### WORK REQUEST
Each line of the data below from the one holding "R202: 4.7k (SIG14, VDD) -> 4.7k (SIG8, VDD)" to the one holding "XT204: 32.768kHz (SIG13, SIG30)", inclusive, is to be reproduced exactly; no other line belongs in the answer.

Revision tracking records
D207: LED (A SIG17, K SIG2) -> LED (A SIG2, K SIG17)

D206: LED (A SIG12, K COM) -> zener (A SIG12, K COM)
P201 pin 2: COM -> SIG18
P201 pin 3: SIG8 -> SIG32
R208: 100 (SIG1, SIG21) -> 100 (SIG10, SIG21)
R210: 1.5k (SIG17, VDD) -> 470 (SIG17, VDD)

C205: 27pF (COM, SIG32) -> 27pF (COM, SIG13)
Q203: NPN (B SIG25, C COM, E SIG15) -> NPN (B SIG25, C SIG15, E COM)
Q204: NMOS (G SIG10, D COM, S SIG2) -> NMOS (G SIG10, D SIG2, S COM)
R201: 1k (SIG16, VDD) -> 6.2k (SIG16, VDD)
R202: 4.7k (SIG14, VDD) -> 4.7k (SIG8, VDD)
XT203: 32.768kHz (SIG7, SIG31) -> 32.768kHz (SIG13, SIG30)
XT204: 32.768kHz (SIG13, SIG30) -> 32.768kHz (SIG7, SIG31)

---

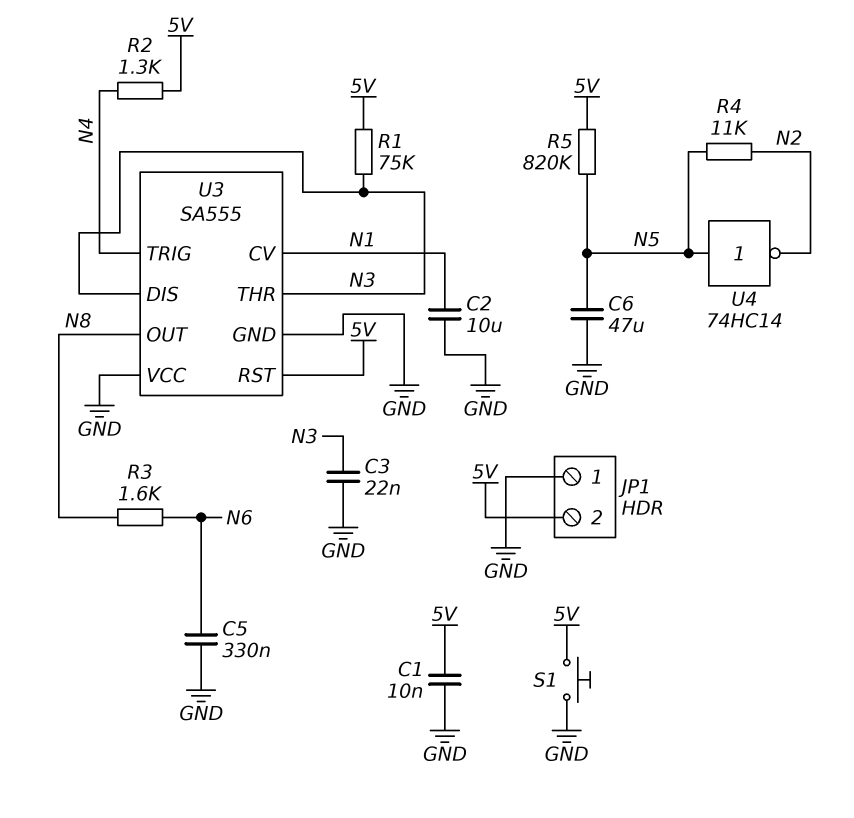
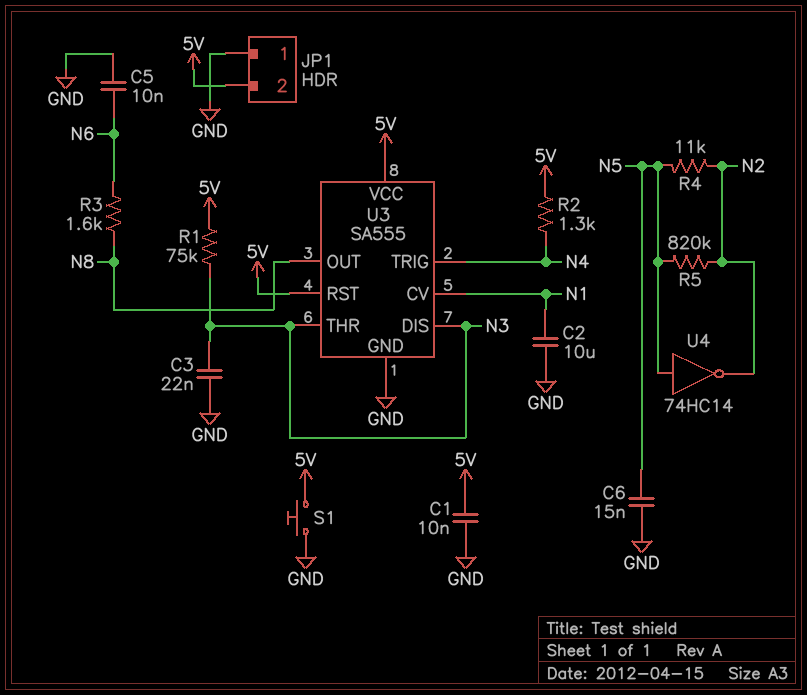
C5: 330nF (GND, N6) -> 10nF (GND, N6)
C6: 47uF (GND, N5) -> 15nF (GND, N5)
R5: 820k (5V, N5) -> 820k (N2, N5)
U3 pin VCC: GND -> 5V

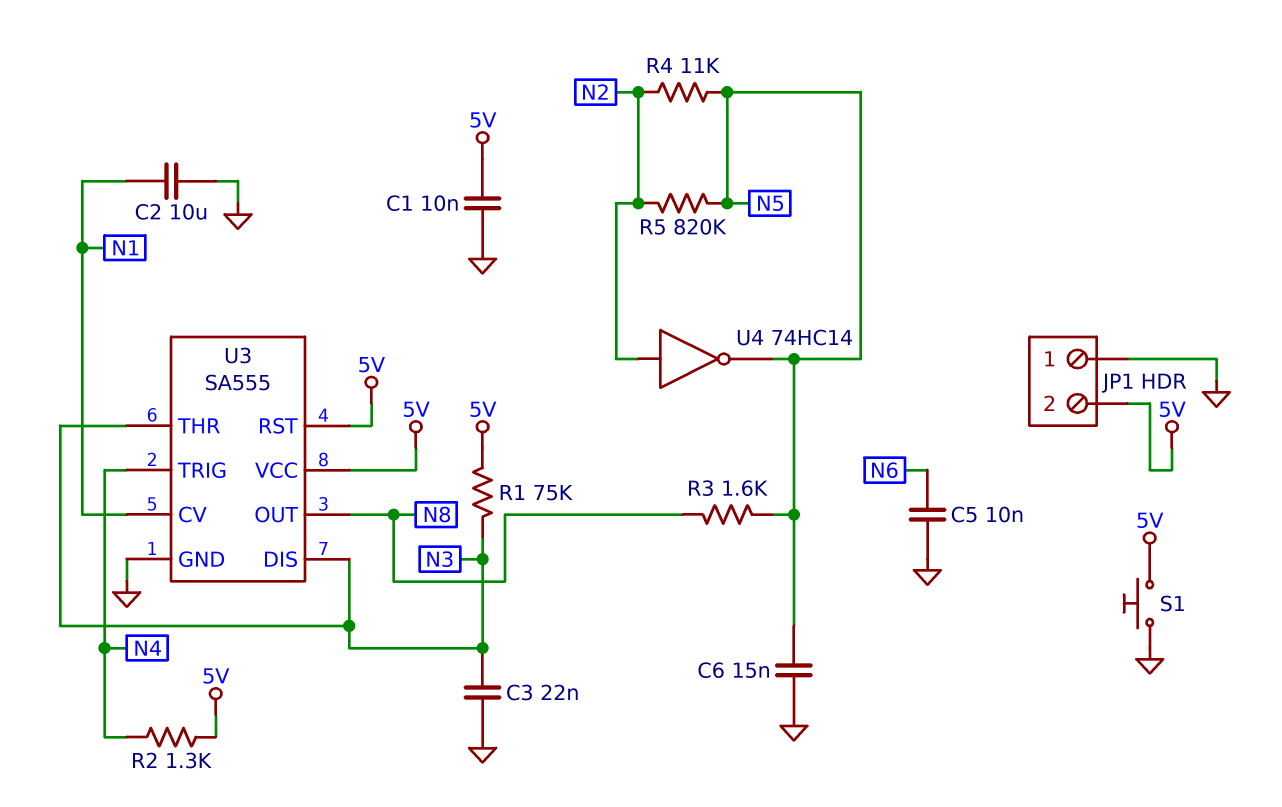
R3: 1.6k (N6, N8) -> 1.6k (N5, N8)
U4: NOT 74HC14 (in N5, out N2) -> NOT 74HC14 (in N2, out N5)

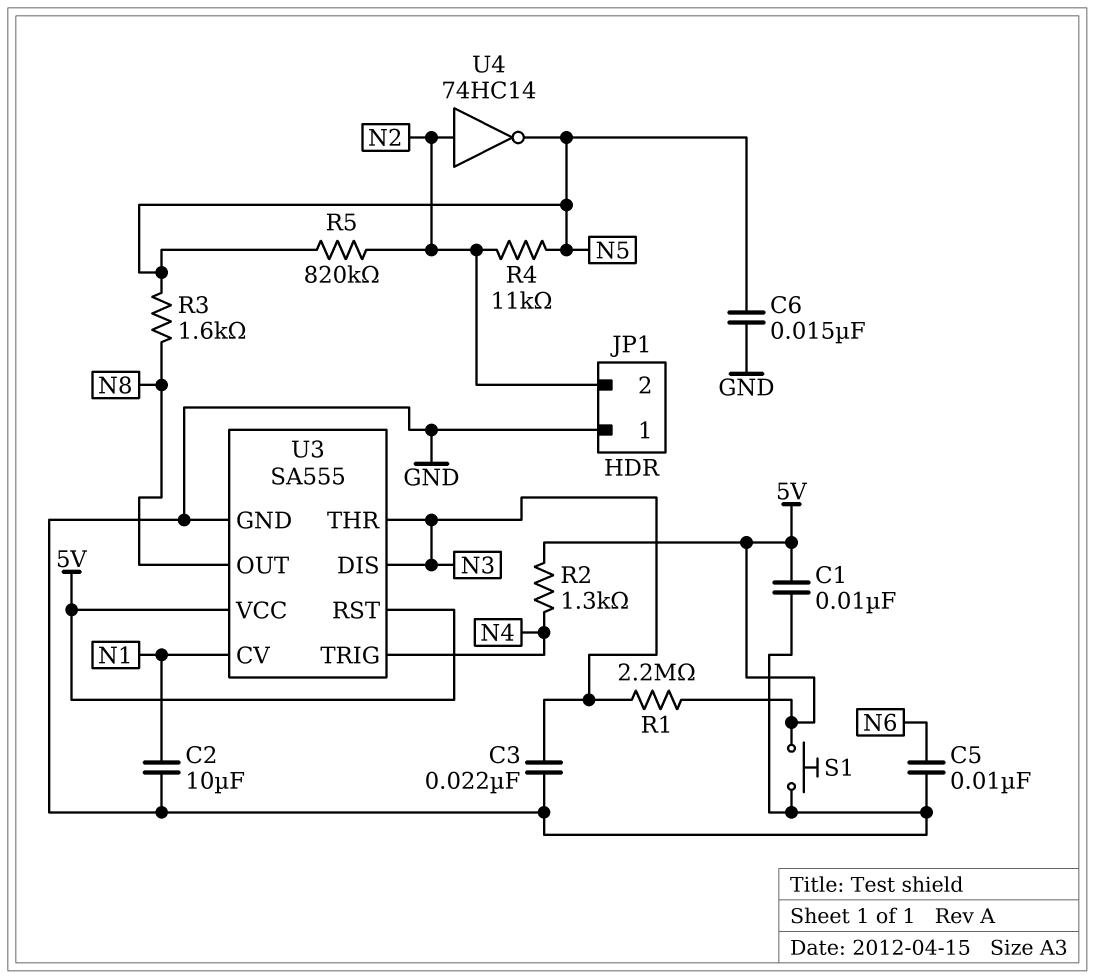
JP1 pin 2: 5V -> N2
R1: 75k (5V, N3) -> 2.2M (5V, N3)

### SOLUTION FOR THIS PROBLEM
R202: 4.7k (SIG14, VDD) -> 4.7k (SIG8, VDD)
XT203: 32.768kHz (SIG7, SIG31) -> 32.768kHz (SIG13, SIG30)
XT204: 32.768kHz (SIG13, SIG30) -> 32.768kHz (SIG7, SIG31)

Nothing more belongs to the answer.